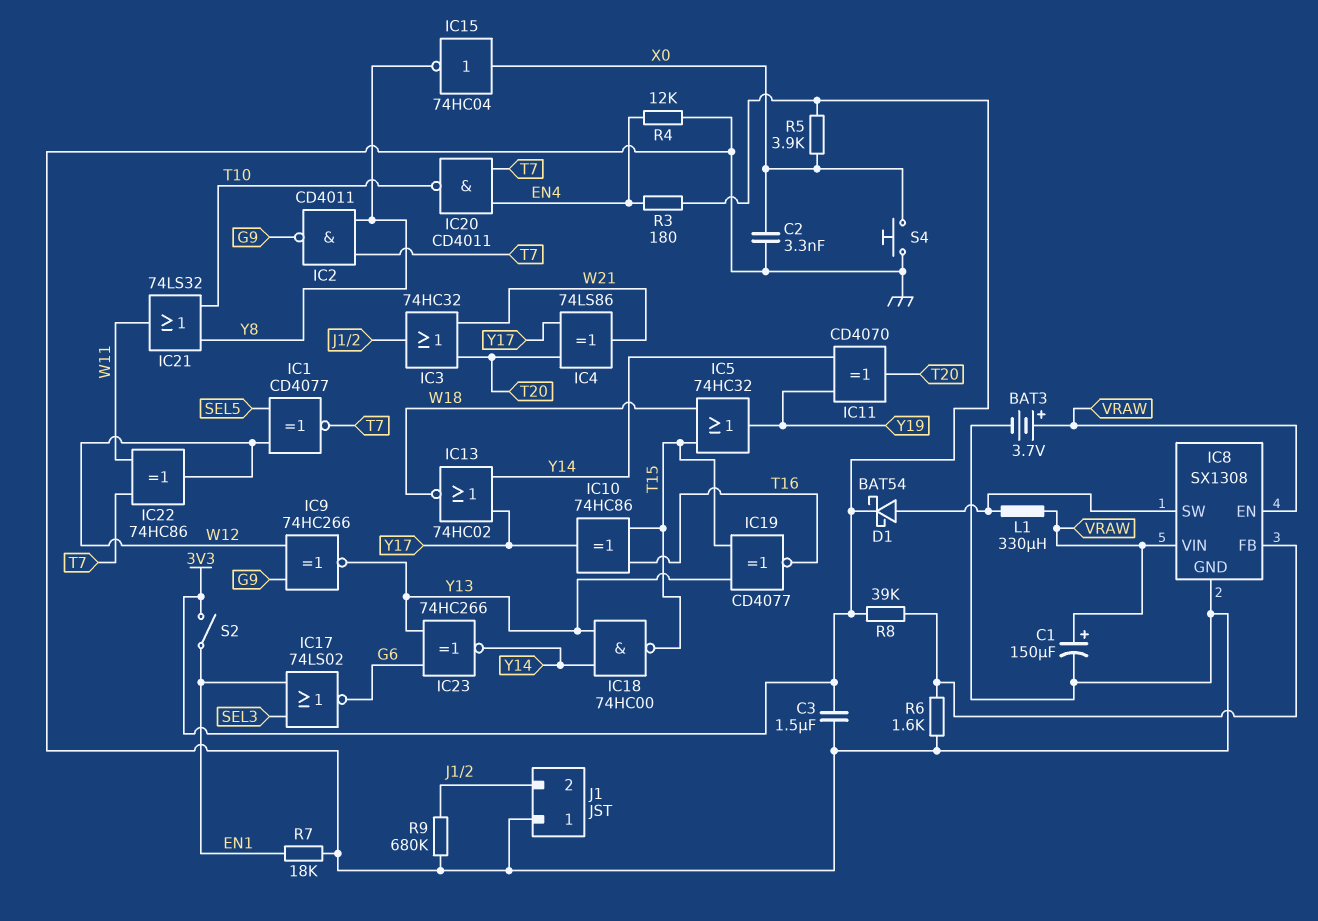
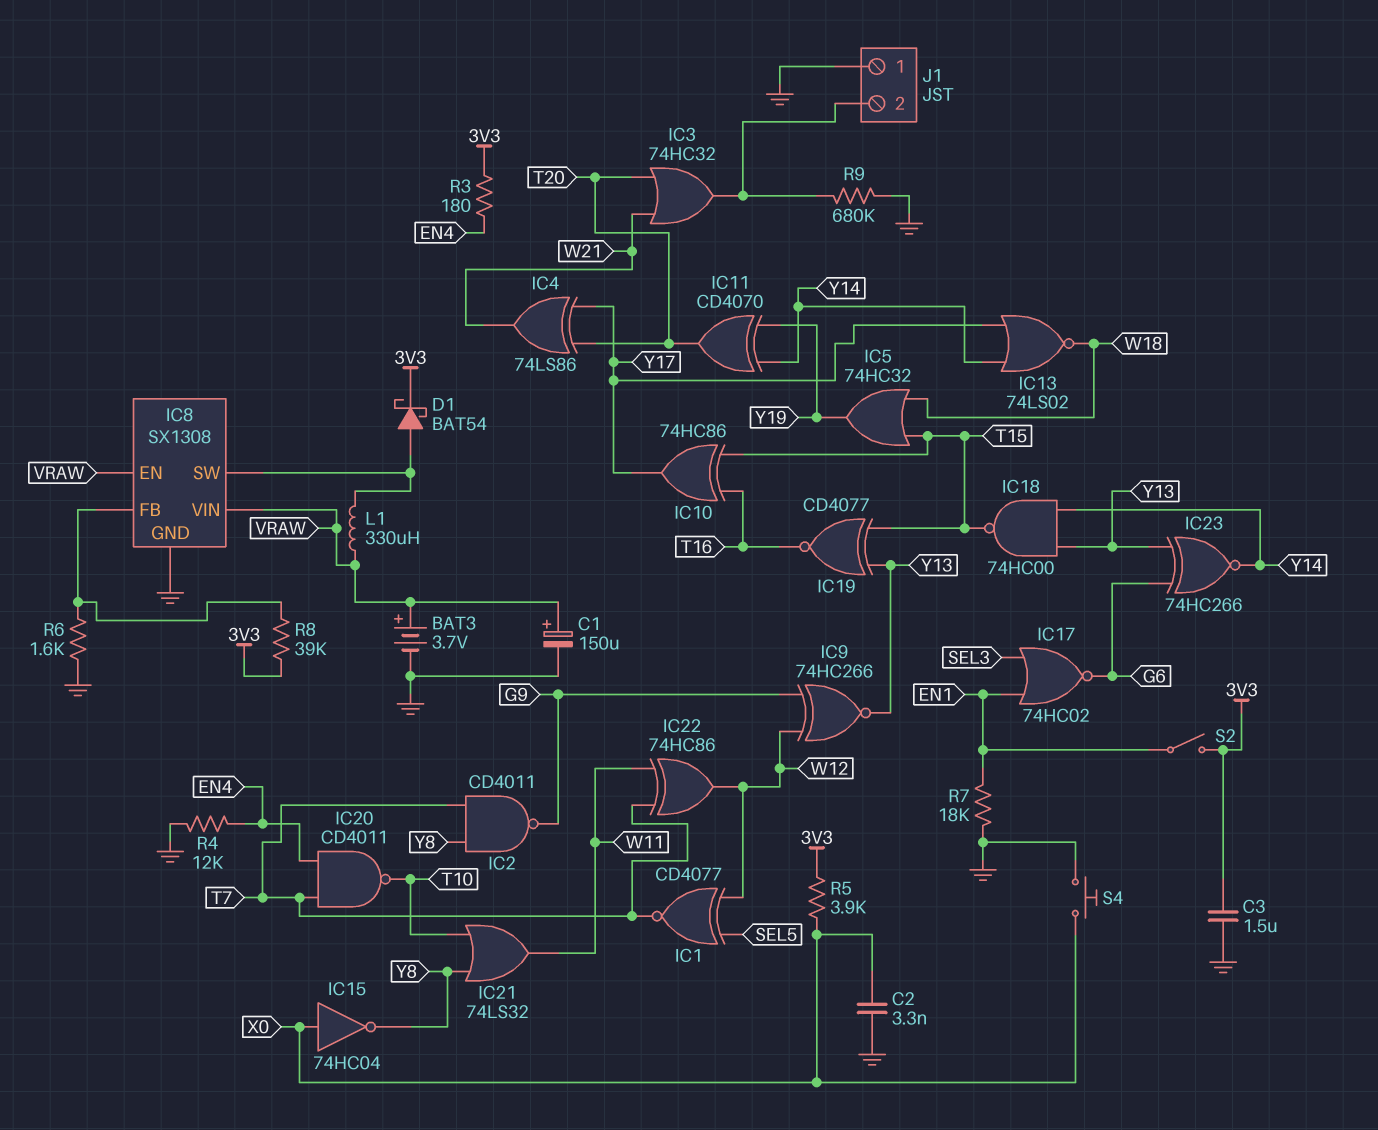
IC13: NOR 74HC02 (in Y14, in Y17, out W18) -> NOR 74LS02 (in Y14, in Y17, out W18)
IC17: NOR 74LS02 (in EN1, in SEL3, out G6) -> NOR 74HC02 (in EN1, in SEL3, out G6)

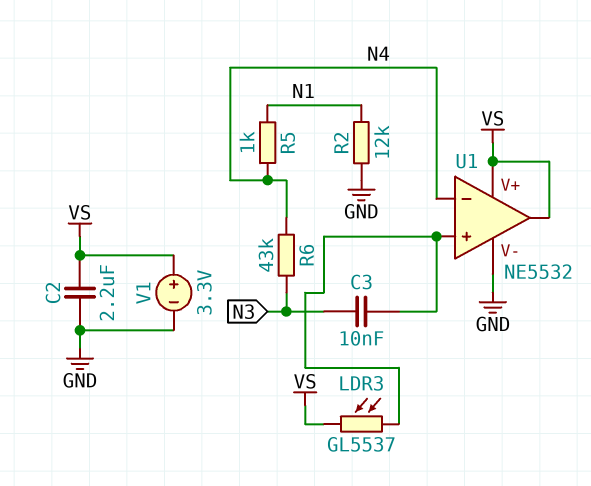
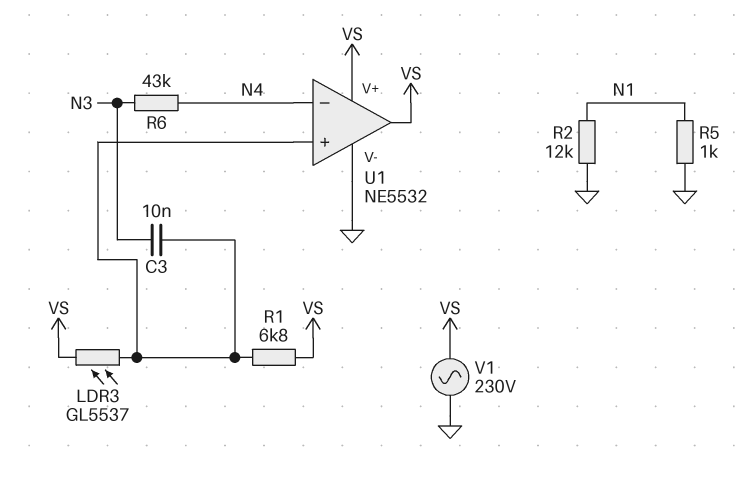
C2: 2.2uF (GND, VS) -> none
R1: none -> 6.8k (U1/in+, VS)
R5: 1k (N1, N4) -> 1k (GND, N1)
V1: 3.3V (plus VS, minus GND) -> AC 230V (GND, VS)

▬▬▬▬▬▬

▶ _INSTRUCTIONS FOR THE TASK_:
Please go through the data above and copy each line that has the word "none".

▶ _COMPLETED EXERCISE_:
C2: 2.2uF (GND, VS) -> none
R1: none -> 6.8k (U1/in+, VS)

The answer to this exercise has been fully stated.